### Exercise aim
Your task is to repeat the entries underneath exactly, minus the pictures.

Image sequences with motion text

*-*-*

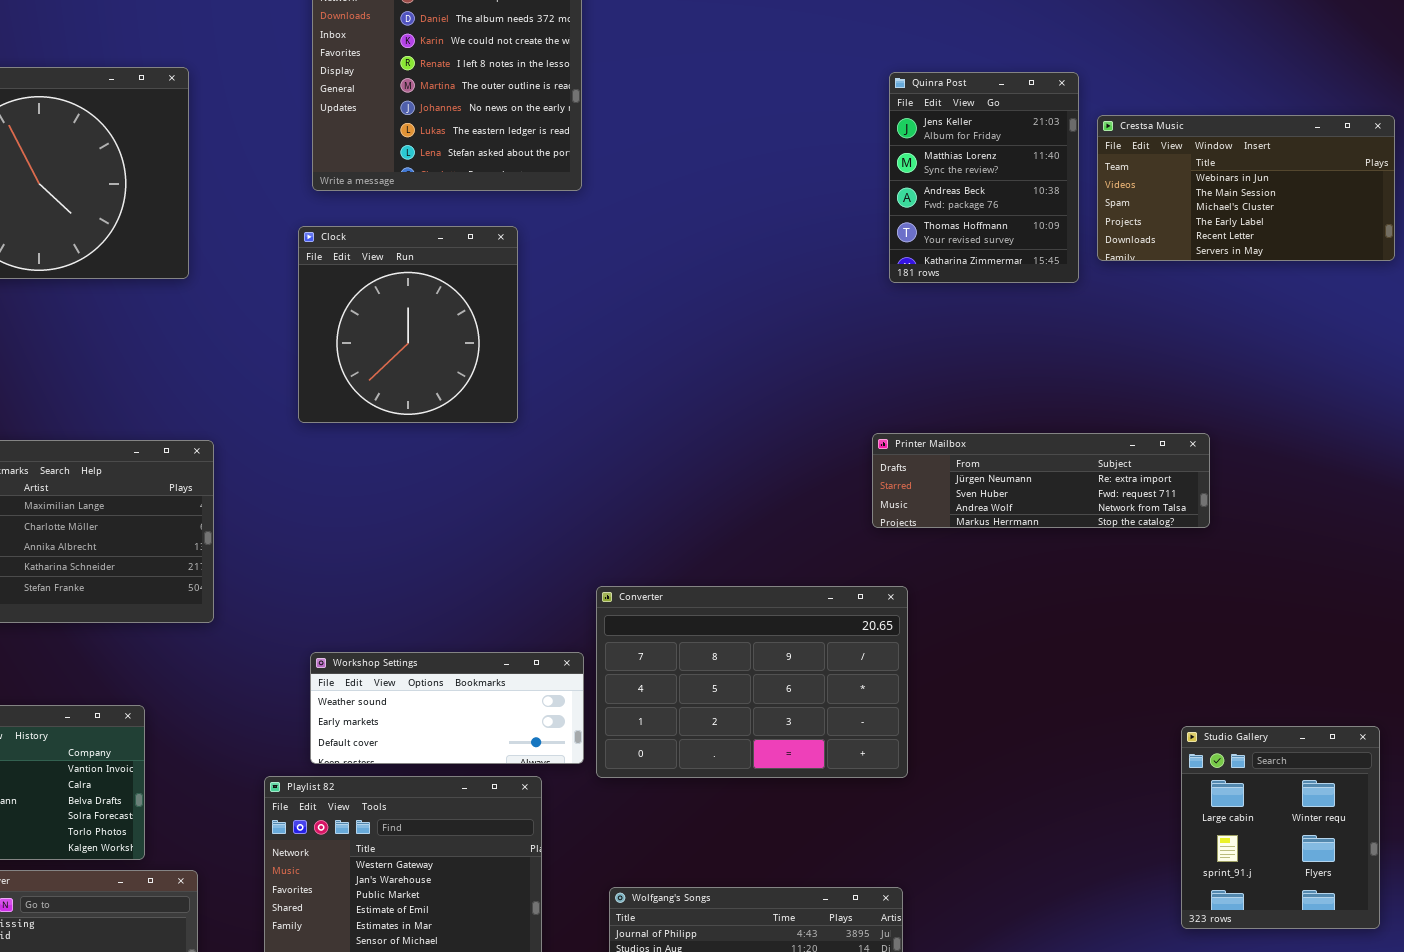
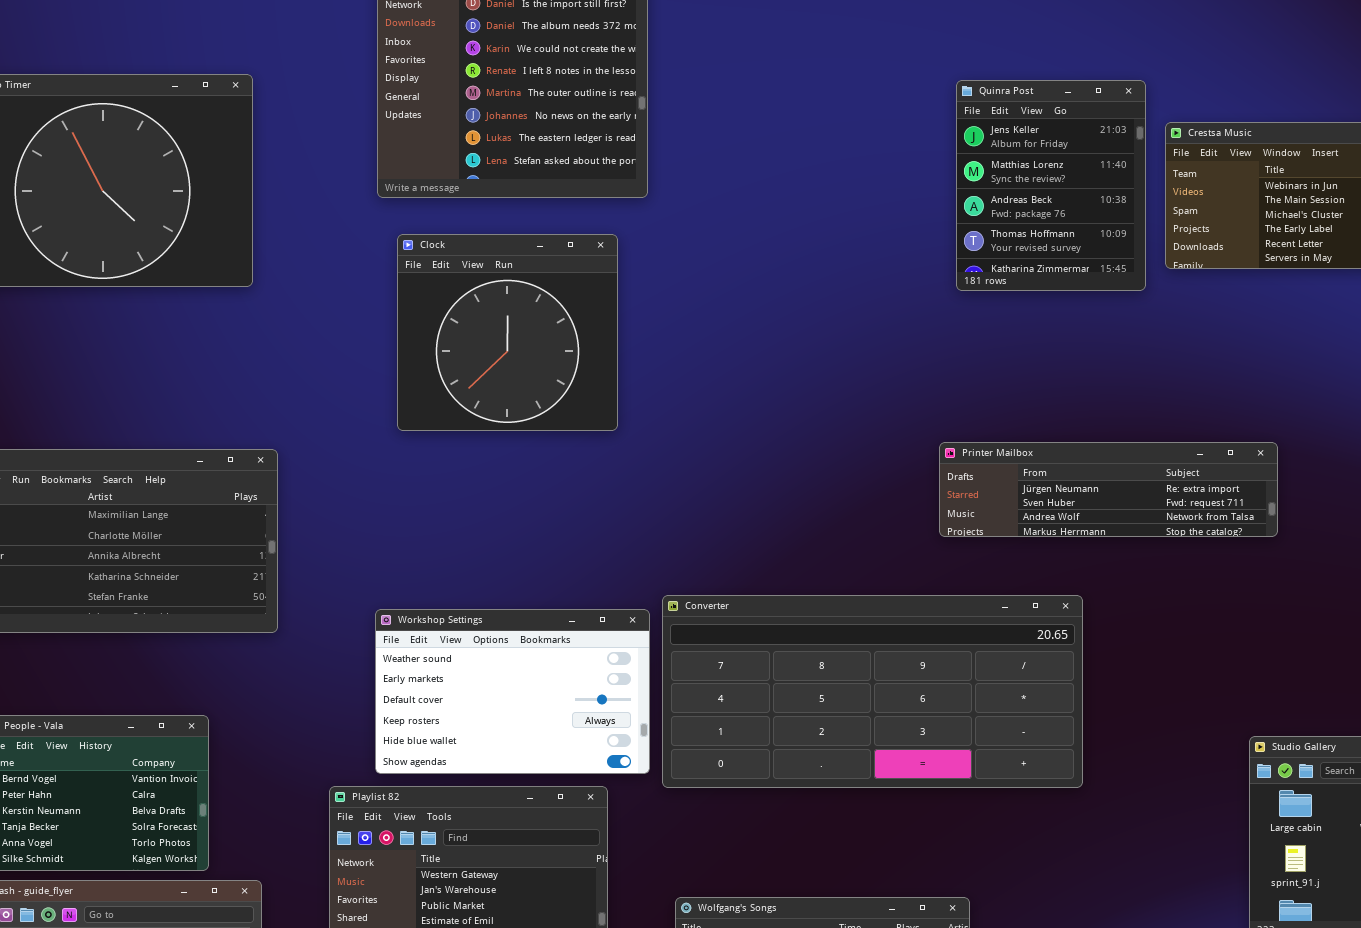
Clock: [298,226,518,423] -> [397,234,618,431], moved
Converter: [596,586,908,778] -> [662,595,1083,788], resized
Workshop Settings: [310,652,584,764] -> [375,609,650,774], resized

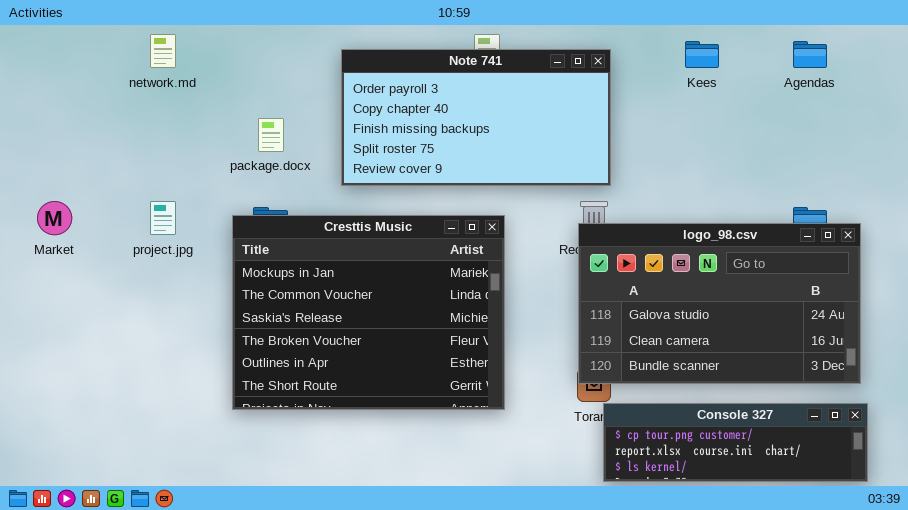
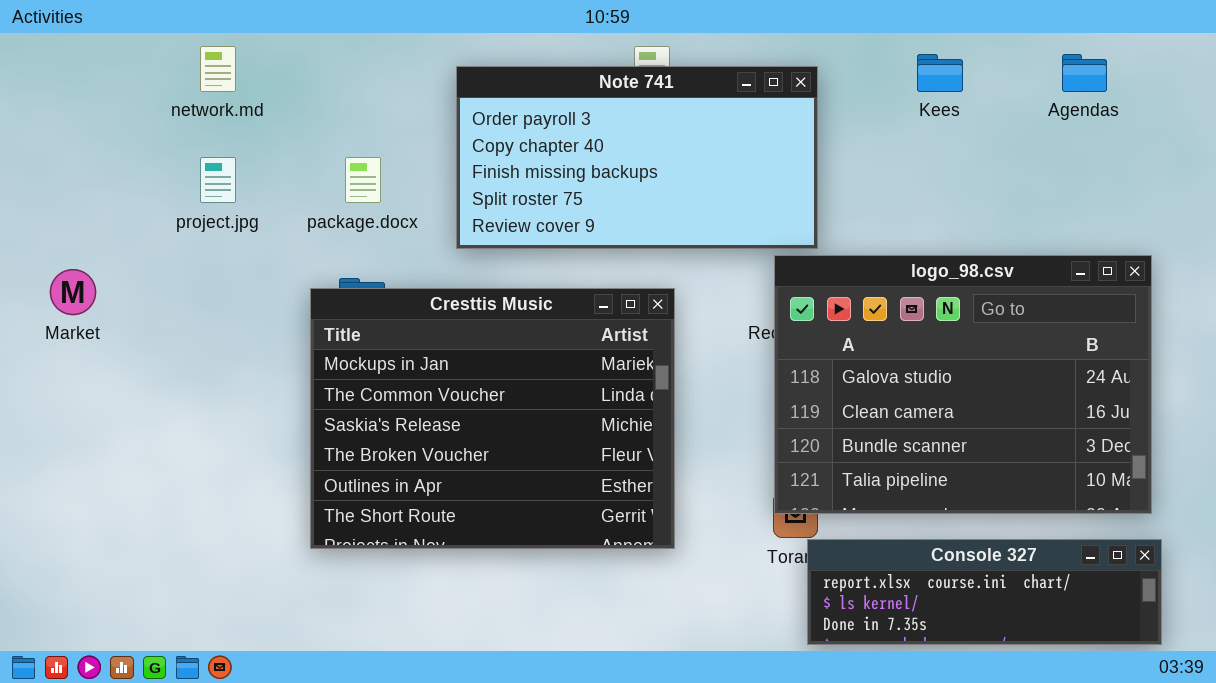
project.jpg: [150,201,176,235] -> [200,157,236,203], moved
logo_98.csv: [578,223,861,384] -> [774,255,1152,514], resized
Console 327: [603,403,868,482] -> [807,539,1162,645], scrolled down 1 row

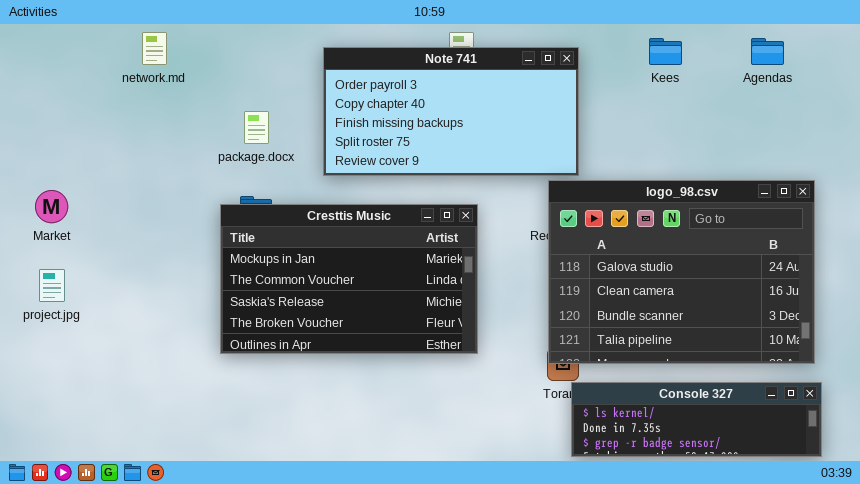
project.jpg: [200,157,236,203] -> [39,269,65,302], moved
Cresttis Music: [310,288,675,549] -> [220,204,478,354], resized
Console 327: [807,539,1162,645] -> [571,382,822,457], scrolled down 1 row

*-*-*

### Exercise result
Clock: [298,226,518,423] -> [397,234,618,431], moved
Converter: [596,586,908,778] -> [662,595,1083,788], resized
Workshop Settings: [310,652,584,764] -> [375,609,650,774], resized

project.jpg: [150,201,176,235] -> [200,157,236,203], moved
logo_98.csv: [578,223,861,384] -> [774,255,1152,514], resized
Console 327: [603,403,868,482] -> [807,539,1162,645], scrolled down 1 row

project.jpg: [200,157,236,203] -> [39,269,65,302], moved
Cresttis Music: [310,288,675,549] -> [220,204,478,354], resized
Console 327: [807,539,1162,645] -> [571,382,822,457], scrolled down 1 row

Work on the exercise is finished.